**WHAT THE EXERCISE ASKS:** Where a line below carries the word "cactus", include it in the count, then give the count alone.

**EXERCISE MATERIAL:**
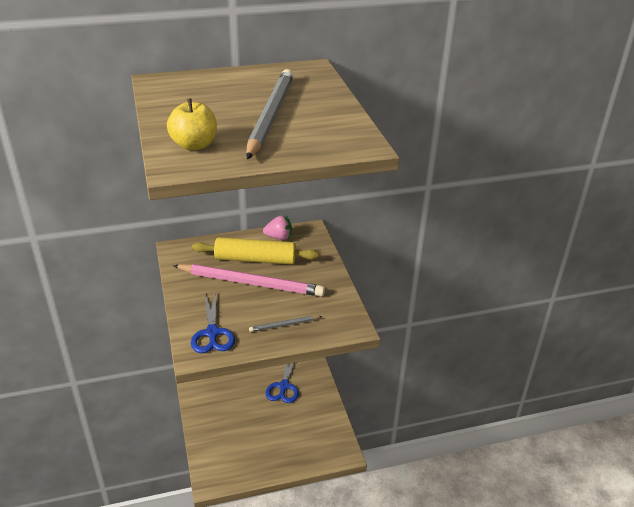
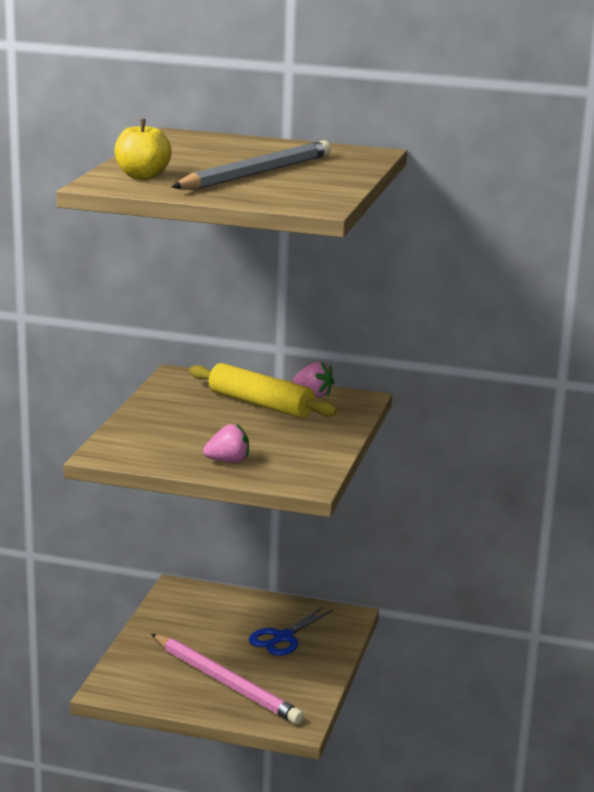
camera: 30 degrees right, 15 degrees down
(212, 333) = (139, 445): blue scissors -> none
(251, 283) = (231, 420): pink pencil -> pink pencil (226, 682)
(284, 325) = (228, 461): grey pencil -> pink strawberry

--

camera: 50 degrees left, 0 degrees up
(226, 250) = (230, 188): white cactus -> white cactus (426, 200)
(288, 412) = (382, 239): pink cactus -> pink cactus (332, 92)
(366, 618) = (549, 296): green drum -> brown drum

**OUTPUT:** 2